ASSIGNMENT
Every line of the listing below should come back exactly as written, with no images.

DATA SECTION

Content starts

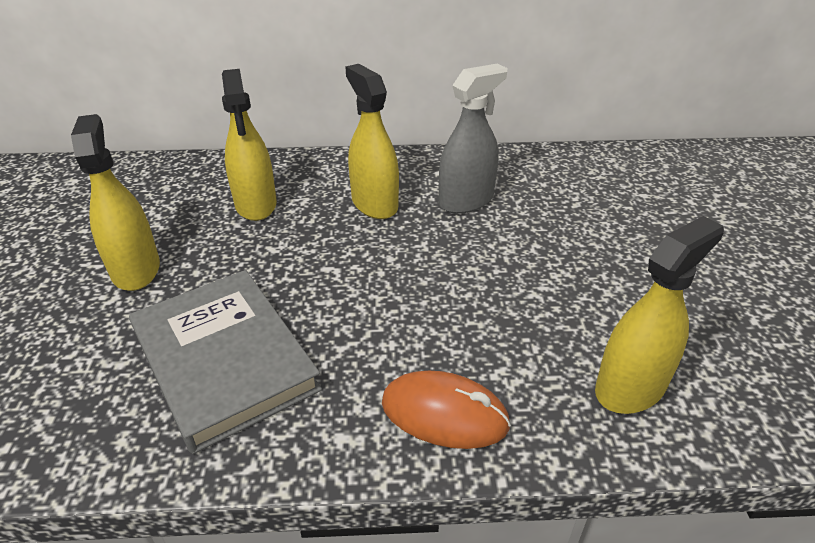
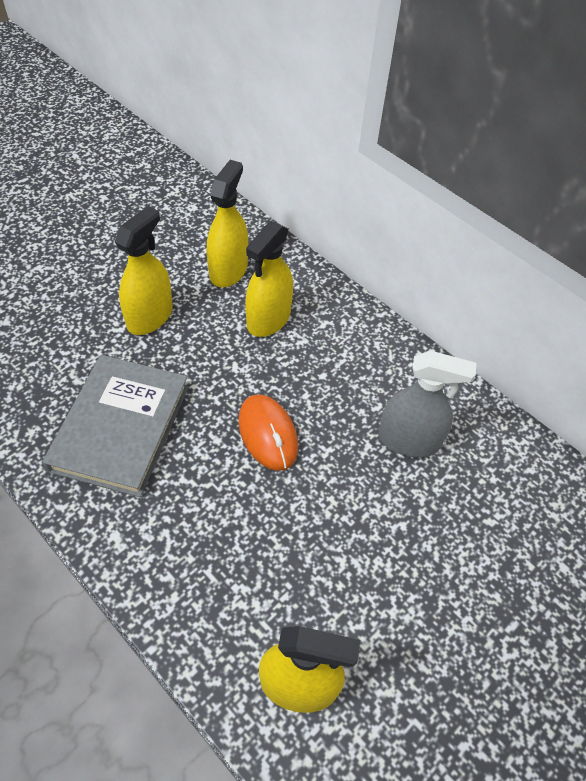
camera: 45 degrees right, 15 degrees up
(374, 204) = (342, 385): yellow spray bottle -> yellow spray bottle (228, 270)
(444, 414) = (177, 580): orange mouse -> orange mouse (268, 434)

Content ends

ANSWER TO THIS PROBLEM
camera: 45 degrees right, 15 degrees up
(374, 204) = (342, 385): yellow spray bottle -> yellow spray bottle (228, 270)
(444, 414) = (177, 580): orange mouse -> orange mouse (268, 434)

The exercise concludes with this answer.